→ EXERCISE PROMPT
From the entries below, list each line with "AGND".

(Stored items)
------------------------------
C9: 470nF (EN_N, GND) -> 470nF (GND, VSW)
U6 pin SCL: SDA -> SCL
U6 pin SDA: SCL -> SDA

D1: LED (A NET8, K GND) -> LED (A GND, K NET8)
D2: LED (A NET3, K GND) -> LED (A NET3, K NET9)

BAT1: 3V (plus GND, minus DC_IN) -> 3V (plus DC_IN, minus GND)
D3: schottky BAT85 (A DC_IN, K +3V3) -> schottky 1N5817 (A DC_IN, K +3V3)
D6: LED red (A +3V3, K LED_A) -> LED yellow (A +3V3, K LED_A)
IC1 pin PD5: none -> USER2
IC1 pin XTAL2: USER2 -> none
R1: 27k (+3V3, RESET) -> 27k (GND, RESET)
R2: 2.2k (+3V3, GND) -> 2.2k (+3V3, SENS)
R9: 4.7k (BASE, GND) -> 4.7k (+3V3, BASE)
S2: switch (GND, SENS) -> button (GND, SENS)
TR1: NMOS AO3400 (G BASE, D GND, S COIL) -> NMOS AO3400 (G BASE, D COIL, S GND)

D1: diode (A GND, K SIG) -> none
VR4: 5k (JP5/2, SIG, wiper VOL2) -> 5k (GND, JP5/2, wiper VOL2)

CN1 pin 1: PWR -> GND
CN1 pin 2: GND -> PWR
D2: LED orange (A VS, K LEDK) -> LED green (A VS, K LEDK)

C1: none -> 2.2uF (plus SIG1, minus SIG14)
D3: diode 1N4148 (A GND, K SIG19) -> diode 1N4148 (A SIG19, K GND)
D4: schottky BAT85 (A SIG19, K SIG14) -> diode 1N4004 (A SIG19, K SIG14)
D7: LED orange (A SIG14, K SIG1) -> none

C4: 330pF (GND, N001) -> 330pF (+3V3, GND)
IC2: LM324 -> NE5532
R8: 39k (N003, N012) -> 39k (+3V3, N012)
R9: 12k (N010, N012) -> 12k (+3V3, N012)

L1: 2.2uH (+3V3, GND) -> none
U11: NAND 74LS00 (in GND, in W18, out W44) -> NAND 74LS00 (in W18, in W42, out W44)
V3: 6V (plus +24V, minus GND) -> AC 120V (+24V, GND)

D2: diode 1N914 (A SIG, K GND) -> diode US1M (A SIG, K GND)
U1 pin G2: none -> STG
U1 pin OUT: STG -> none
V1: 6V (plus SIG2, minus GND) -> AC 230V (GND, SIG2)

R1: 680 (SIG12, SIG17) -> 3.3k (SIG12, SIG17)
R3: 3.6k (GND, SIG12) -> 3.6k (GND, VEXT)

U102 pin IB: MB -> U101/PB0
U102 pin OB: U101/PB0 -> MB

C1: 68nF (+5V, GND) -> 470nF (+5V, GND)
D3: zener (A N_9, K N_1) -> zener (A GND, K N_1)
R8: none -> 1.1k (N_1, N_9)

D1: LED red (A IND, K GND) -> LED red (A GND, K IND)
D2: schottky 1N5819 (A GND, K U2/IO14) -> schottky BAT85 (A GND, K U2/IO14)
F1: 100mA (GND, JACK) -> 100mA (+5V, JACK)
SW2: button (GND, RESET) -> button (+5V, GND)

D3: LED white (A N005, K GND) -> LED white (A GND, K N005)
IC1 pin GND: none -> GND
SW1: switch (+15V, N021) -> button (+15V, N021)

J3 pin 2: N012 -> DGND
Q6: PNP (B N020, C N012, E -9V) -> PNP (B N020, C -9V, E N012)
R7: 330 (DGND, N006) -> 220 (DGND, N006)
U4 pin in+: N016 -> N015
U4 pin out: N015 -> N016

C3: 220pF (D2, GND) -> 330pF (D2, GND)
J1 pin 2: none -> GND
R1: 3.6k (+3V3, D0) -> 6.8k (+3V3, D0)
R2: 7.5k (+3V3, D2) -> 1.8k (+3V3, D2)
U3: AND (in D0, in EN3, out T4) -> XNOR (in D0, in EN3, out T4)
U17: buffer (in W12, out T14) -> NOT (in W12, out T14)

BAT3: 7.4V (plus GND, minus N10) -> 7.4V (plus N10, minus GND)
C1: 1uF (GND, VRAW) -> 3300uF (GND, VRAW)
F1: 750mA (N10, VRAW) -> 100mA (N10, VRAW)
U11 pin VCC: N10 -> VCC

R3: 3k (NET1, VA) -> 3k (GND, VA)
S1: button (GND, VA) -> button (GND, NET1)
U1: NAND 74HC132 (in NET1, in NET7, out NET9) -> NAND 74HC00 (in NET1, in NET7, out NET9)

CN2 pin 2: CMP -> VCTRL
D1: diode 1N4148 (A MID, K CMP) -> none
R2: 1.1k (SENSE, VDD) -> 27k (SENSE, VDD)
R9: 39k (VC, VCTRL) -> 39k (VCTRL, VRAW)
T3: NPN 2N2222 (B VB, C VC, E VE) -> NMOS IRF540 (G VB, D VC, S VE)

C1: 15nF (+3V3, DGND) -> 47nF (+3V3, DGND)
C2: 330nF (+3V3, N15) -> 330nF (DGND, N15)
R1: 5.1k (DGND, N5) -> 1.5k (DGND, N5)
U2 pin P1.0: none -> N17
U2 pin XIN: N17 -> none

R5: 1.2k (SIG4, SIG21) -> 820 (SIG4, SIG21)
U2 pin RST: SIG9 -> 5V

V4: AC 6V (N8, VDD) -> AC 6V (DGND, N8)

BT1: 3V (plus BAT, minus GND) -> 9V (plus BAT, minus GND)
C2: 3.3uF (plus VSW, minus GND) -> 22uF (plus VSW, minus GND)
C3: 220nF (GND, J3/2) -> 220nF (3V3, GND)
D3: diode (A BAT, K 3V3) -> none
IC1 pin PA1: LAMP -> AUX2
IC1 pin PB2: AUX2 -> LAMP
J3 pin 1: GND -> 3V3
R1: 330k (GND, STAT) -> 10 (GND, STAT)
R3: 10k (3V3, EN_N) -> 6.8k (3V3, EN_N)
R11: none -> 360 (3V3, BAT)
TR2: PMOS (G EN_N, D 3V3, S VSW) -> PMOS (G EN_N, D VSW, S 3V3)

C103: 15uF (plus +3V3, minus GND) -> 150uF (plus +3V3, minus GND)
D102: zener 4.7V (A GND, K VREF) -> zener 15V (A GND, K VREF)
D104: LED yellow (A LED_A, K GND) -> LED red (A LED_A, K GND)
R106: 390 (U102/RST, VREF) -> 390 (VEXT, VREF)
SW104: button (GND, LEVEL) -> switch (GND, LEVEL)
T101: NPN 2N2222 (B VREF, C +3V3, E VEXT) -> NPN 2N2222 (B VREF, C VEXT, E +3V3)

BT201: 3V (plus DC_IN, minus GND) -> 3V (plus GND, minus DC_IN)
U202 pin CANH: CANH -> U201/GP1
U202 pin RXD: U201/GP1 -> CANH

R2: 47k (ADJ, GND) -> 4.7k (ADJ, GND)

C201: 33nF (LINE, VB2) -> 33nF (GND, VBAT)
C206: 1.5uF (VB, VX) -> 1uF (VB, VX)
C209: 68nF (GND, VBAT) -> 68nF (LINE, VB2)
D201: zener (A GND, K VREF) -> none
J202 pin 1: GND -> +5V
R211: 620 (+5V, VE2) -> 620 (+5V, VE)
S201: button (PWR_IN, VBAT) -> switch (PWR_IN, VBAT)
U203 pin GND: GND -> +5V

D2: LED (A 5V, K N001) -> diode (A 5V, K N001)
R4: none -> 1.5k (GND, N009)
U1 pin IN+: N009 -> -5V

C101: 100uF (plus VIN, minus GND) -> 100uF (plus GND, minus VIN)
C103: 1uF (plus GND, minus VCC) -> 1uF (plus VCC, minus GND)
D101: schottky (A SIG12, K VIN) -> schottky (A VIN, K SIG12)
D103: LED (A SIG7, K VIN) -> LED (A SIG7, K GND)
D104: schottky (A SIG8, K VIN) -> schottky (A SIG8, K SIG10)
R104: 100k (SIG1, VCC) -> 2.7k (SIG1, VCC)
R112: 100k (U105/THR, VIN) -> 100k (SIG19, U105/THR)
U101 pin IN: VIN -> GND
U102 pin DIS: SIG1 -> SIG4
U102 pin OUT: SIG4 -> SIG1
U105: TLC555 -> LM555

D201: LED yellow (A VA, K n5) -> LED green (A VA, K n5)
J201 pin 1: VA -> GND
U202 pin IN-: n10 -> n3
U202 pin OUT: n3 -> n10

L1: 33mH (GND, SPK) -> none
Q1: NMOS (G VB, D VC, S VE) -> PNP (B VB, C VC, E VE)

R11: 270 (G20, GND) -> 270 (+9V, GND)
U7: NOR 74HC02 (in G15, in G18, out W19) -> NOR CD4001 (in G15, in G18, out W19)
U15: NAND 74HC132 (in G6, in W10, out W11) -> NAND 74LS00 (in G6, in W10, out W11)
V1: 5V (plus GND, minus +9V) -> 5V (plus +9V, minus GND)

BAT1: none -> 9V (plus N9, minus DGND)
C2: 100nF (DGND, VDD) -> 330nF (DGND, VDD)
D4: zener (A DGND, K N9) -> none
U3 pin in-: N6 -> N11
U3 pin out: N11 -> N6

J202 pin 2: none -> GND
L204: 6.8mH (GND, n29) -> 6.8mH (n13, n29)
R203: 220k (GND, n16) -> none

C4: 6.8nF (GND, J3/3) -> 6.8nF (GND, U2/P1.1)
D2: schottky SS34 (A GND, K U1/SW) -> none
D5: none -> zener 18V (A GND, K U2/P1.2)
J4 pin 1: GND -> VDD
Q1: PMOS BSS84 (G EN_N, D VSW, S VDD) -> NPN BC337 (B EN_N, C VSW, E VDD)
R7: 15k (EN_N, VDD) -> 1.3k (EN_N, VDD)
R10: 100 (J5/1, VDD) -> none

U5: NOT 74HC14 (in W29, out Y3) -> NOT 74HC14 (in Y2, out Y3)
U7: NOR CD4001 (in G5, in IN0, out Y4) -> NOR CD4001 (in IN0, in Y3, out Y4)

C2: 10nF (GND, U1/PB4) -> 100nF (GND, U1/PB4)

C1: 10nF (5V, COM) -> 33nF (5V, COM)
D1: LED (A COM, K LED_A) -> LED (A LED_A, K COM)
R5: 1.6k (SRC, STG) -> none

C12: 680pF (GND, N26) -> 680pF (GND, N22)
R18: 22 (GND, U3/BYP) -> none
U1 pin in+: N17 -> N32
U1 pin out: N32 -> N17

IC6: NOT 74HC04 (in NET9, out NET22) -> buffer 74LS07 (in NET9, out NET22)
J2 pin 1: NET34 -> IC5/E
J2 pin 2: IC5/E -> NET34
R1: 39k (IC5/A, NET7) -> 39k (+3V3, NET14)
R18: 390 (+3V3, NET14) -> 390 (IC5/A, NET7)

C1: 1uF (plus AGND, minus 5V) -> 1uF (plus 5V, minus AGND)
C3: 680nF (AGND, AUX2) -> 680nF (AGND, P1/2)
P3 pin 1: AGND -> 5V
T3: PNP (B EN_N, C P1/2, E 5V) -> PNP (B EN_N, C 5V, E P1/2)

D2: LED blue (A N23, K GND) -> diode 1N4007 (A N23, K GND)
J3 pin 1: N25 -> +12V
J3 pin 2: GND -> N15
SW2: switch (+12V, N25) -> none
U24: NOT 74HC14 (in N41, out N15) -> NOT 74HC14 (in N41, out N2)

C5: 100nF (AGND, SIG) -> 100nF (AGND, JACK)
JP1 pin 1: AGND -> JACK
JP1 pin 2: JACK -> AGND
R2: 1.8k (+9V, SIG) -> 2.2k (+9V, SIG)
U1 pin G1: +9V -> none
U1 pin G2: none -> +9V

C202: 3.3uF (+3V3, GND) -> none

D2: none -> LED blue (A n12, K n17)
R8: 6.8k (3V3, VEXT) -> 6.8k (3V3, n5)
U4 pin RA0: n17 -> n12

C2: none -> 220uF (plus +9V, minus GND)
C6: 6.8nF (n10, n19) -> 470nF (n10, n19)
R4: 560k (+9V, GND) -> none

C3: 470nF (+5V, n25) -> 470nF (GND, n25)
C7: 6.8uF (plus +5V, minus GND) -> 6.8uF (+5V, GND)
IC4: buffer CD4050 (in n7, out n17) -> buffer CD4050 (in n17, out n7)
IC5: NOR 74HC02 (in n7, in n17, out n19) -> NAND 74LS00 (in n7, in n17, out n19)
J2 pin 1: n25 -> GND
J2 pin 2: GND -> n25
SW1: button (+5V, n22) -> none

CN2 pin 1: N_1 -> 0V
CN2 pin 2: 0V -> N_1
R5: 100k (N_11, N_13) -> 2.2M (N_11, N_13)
------------------------------
→ RESULT OF THIS EXERCISE
C1: 1uF (plus AGND, minus 5V) -> 1uF (plus 5V, minus AGND)
C3: 680nF (AGND, AUX2) -> 680nF (AGND, P1/2)
P3 pin 1: AGND -> 5V
C5: 100nF (AGND, SIG) -> 100nF (AGND, JACK)
JP1 pin 1: AGND -> JACK
JP1 pin 2: JACK -> AGND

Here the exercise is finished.